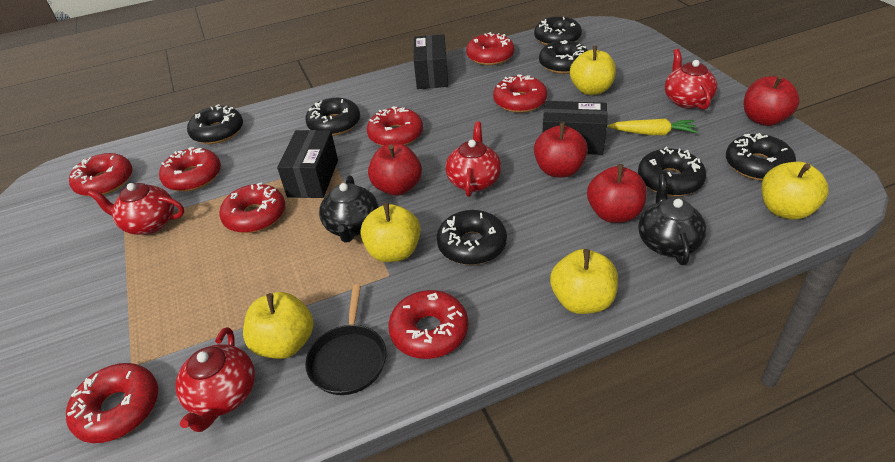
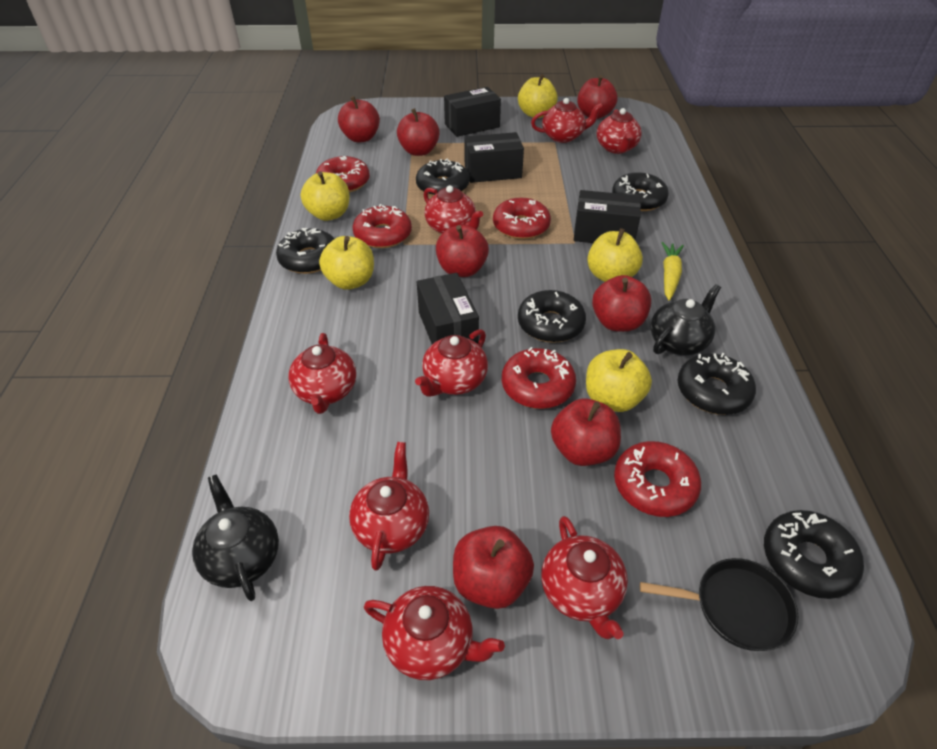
black box: [277,130,338,198] [414,34,448,89] [542,101,607,155] = 3 -> [417,273,479,344] [444,87,501,137] [465,132,524,183] [574,190,641,243] = 4
black donut: [187,104,243,144] [305,98,360,136] [437,210,507,265] [534,17,582,45] [539,40,588,74] [638,147,706,196] [726,133,796,181] = 7 -> [276,228,334,274] [416,158,469,196] [518,290,586,343] [612,172,669,211] [678,353,756,415] [764,510,864,599] = 6
red apple: [368,143,422,196] [534,122,588,178] [587,164,647,223] [744,75,800,126] = 4 -> [338,96,380,142] [397,108,440,156] [436,225,489,277] [453,526,534,609] [551,398,621,466] [577,75,617,119] [592,275,651,332] = 7
red donut: [66,363,158,443] [69,153,133,196] [159,147,221,192] [219,182,285,233] [367,107,423,146] [388,290,468,359] [466,32,515,65] [493,74,548,113] = 8 -> [316,156,370,193] [352,204,412,248] [493,198,551,239] [502,347,576,409] [614,441,701,517] = 5
red teapot: [87,183,184,235] [175,327,255,432] [445,122,501,197] [665,49,717,110] = 4 -> [288,333,356,414] [349,442,429,571] [364,586,505,680] [415,329,488,397] [424,185,483,234] [531,98,603,143] [541,516,628,639] [597,108,642,154] = 8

* THE PROBLEM:
Collect every line with the string "donut" from the records, and copy each.

* RESPONSE TO THIS TASK:
black donut: [187,104,243,144] [305,98,360,136] [437,210,507,265] [534,17,582,45] [539,40,588,74] [638,147,706,196] [726,133,796,181] = 7 -> [276,228,334,274] [416,158,469,196] [518,290,586,343] [612,172,669,211] [678,353,756,415] [764,510,864,599] = 6
red donut: [66,363,158,443] [69,153,133,196] [159,147,221,192] [219,182,285,233] [367,107,423,146] [388,290,468,359] [466,32,515,65] [493,74,548,113] = 8 -> [316,156,370,193] [352,204,412,248] [493,198,551,239] [502,347,576,409] [614,441,701,517] = 5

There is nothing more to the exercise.